== Records shown ==
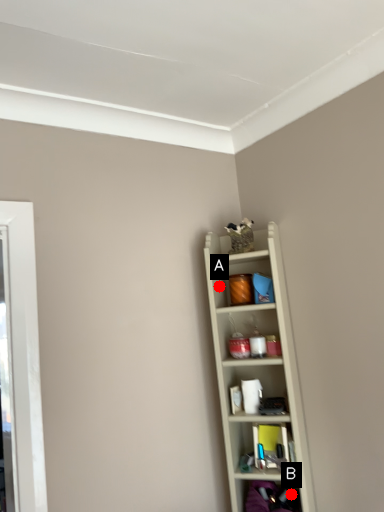
Question: Two points are circled on the image, labeled by A and B beside each circle. Which point is closer to the camera?

Choices:
 (A) A is closer
 (B) B is closer

Answer: (B)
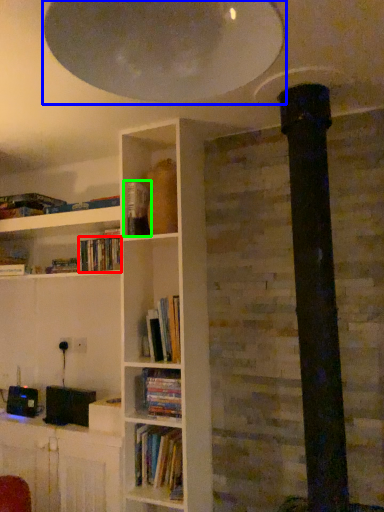
Question: Considering the real-world distances, which object is farthest from book (highlighted by a red box)? exhaust hood (highlighted by a blue box) or paperback book (highlighted by a green box)?

Choices:
 (A) exhaust hood
 (B) paperback book

Answer: (A)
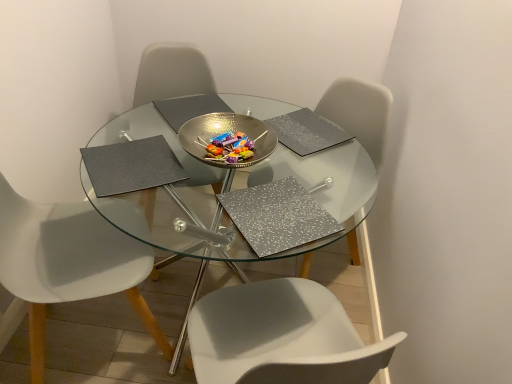
This screenshot has height=384, width=512. What are the coordinates of `empty space that is ontop of silver textured pad at center, the 2th pad when ordered from right to left (from a real-world perspective)` in the screenshot? It's located at (266, 212).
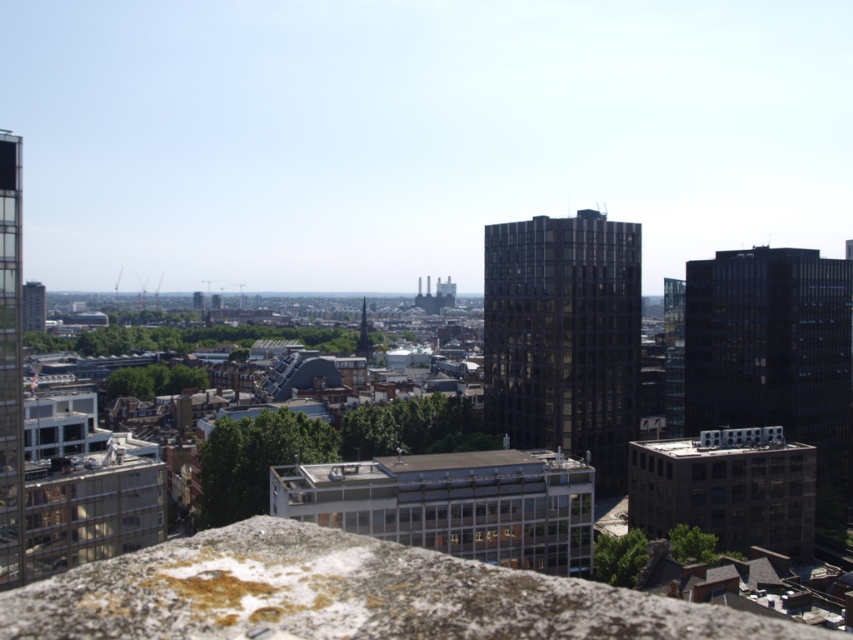
You are standing on the stone ledge in the foreground of the urban landscape. You notice two dark glass buildings in the distance. Which one, the dark glass building at center or the dark glass building at right, appears nearer to you?

The dark glass building at center is closer to the viewer than the dark glass building at right, so the dark glass building at center appears nearer.

You are standing at the vantage point overlooking the city. A dark glass building at center is marked by point (564, 337). If you were to walk directly towards that point, would you first encounter the textured stone ledge or the modern high rise buildings?

The dark glass building at center is represented by point (564, 337). Since the stone ledge is in the foreground and the modern high rises are in the midground, walking towards the point would first encounter the stone ledge before reaching the buildings.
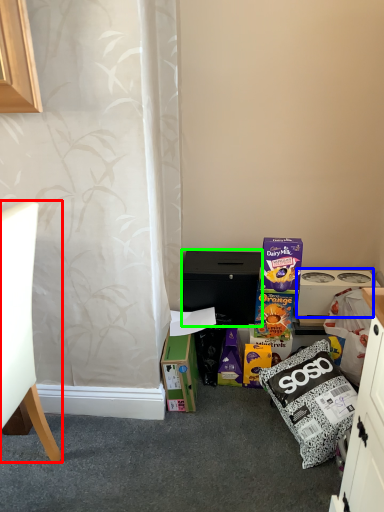
Question: Which object is the closest to the chair (highlighted by a red box)? Choose among these: appliance (highlighted by a blue box) or cabinetry (highlighted by a green box).

Choices:
 (A) appliance
 (B) cabinetry

Answer: (B)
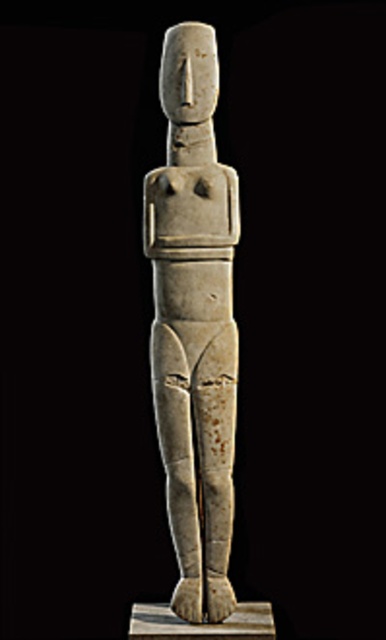
Who is shorter, white stone figure at center or white stone pillar at center?

white stone pillar at center

Can you confirm if white stone figure at center is wider than white stone pillar at center?

Incorrect, white stone figure at center's width does not surpass white stone pillar at center's.

From the picture: Who is more forward, [206,445] or [198,637]?

Point [198,637]

Identify the location of white stone figure at center. Image resolution: width=386 pixels, height=640 pixels. (194, 349).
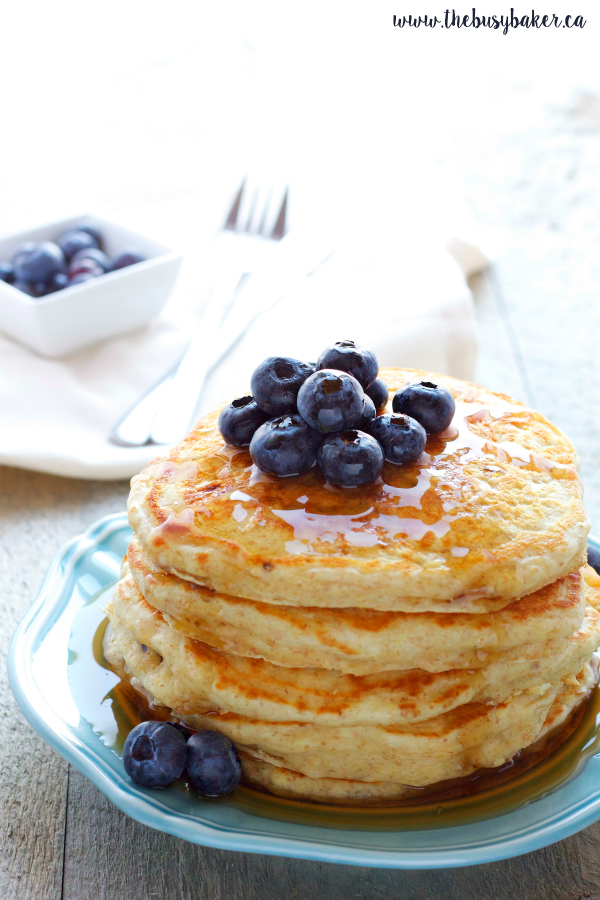
I want to click on fork, so click(x=237, y=250).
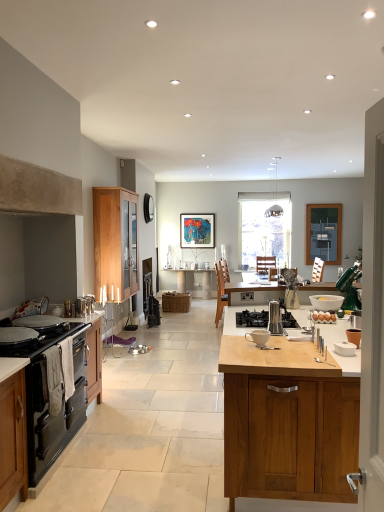
Question: Considering their positions, is satin nickel faucet at center, the 4th appliance positioned from the front, located in front of or behind metallic silver kettle at left, which appears as the fifth appliance when viewed from the right?

Choices:
 (A) behind
 (B) front

Answer: (A)

Question: Based on their sizes in the image, would you say satin nickel faucet at center, the 4th appliance positioned from the front, is bigger or smaller than metallic silver kettle at left, the third appliance in the front-to-back sequence?

Choices:
 (A) small
 (B) big

Answer: (A)

Question: Based on their relative distances, which object is farther from the stainless steel gas stove at center, the 2th gas stove from the left?

Choices:
 (A) black matte oven at left, which ranks as the fifth appliance in back-to-front order
 (B) black matte gas stove at left, the second gas stove positioned from the right
 (C) white ceramic cup at center
 (D) woven brown picnic basket at center
 (E) wooden cabinet at right, which is the first cabinetry from right to left

Answer: (D)

Question: Estimate the real-world distances between objects in this image. Which object is closer to the woven brown picnic basket at center?

Choices:
 (A) black matte stove at left
 (B) black matte oven at left, placed as the 3th cabinetry when sorted from right to left
 (C) metallic silver kettle at left, which is the second appliance in left-to-right order
 (D) white ceramic cup at center
 (E) satin silver espresso maker at center, which appears as the third appliance when viewed from the right

Answer: (B)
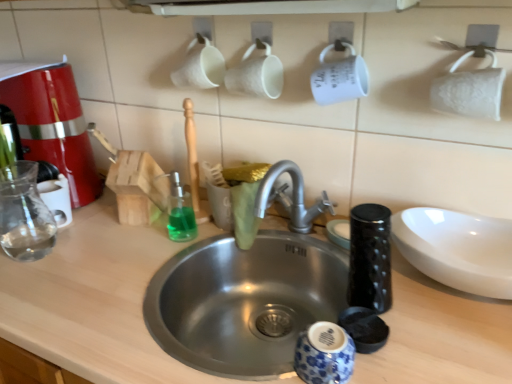
At what (x,y) coordinates should I click in order to perform the action: click on free spot above stainless steel sink at center (from a real-world perspective). Please return your answer as a coordinate pair (x, y). Looking at the image, I should click on (225, 241).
===
## What you should do
Tally the lines of the listing above that contain the string "highlighted", and reply with only that number.

## Result
2